## Assigned task
Taking the line that contains "R9: 18k (n7, n13) -> 47k (n7, n13)" as the first, copy each line exactly up to and including the last line below.

## Data shown
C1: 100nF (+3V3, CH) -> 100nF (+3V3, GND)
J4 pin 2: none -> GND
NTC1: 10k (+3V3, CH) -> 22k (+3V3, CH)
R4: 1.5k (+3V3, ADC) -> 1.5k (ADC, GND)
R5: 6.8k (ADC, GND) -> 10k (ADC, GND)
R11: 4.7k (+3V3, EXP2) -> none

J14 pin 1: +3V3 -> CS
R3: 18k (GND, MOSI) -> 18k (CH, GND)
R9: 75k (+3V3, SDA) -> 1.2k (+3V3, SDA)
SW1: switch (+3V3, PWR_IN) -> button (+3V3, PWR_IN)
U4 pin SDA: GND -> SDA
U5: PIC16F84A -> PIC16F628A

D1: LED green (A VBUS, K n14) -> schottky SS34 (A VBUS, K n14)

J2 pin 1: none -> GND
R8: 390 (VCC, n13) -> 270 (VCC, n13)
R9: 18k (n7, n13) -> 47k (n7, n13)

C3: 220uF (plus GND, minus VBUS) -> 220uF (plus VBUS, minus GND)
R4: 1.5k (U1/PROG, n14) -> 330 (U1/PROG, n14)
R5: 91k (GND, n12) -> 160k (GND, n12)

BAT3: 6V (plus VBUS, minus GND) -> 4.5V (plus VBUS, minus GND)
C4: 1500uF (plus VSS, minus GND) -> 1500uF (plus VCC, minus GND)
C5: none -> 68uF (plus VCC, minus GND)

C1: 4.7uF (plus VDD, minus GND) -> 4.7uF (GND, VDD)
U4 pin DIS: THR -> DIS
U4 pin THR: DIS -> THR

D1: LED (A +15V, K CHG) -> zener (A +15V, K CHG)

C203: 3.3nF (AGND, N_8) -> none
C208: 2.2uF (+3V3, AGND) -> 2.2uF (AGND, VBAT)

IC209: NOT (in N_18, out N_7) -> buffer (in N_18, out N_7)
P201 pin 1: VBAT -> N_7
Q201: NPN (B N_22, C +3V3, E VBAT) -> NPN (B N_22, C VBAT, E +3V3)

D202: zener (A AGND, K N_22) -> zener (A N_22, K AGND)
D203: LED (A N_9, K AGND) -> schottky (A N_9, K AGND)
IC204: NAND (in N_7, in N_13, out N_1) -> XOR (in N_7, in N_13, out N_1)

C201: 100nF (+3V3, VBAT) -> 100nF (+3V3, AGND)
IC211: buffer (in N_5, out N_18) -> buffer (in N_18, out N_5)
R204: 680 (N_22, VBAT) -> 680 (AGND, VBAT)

## Result of this task
R9: 18k (n7, n13) -> 47k (n7, n13)

C3: 220uF (plus GND, minus VBUS) -> 220uF (plus VBUS, minus GND)
R4: 1.5k (U1/PROG, n14) -> 330 (U1/PROG, n14)
R5: 91k (GND, n12) -> 160k (GND, n12)

BAT3: 6V (plus VBUS, minus GND) -> 4.5V (plus VBUS, minus GND)
C4: 1500uF (plus VSS, minus GND) -> 1500uF (plus VCC, minus GND)
C5: none -> 68uF (plus VCC, minus GND)

C1: 4.7uF (plus VDD, minus GND) -> 4.7uF (GND, VDD)
U4 pin DIS: THR -> DIS
U4 pin THR: DIS -> THR

D1: LED (A +15V, K CHG) -> zener (A +15V, K CHG)

C203: 3.3nF (AGND, N_8) -> none
C208: 2.2uF (+3V3, AGND) -> 2.2uF (AGND, VBAT)

IC209: NOT (in N_18, out N_7) -> buffer (in N_18, out N_7)
P201 pin 1: VBAT -> N_7
Q201: NPN (B N_22, C +3V3, E VBAT) -> NPN (B N_22, C VBAT, E +3V3)

D202: zener (A AGND, K N_22) -> zener (A N_22, K AGND)
D203: LED (A N_9, K AGND) -> schottky (A N_9, K AGND)
IC204: NAND (in N_7, in N_13, out N_1) -> XOR (in N_7, in N_13, out N_1)

C201: 100nF (+3V3, VBAT) -> 100nF (+3V3, AGND)
IC211: buffer (in N_5, out N_18) -> buffer (in N_18, out N_5)
R204: 680 (N_22, VBAT) -> 680 (AGND, VBAT)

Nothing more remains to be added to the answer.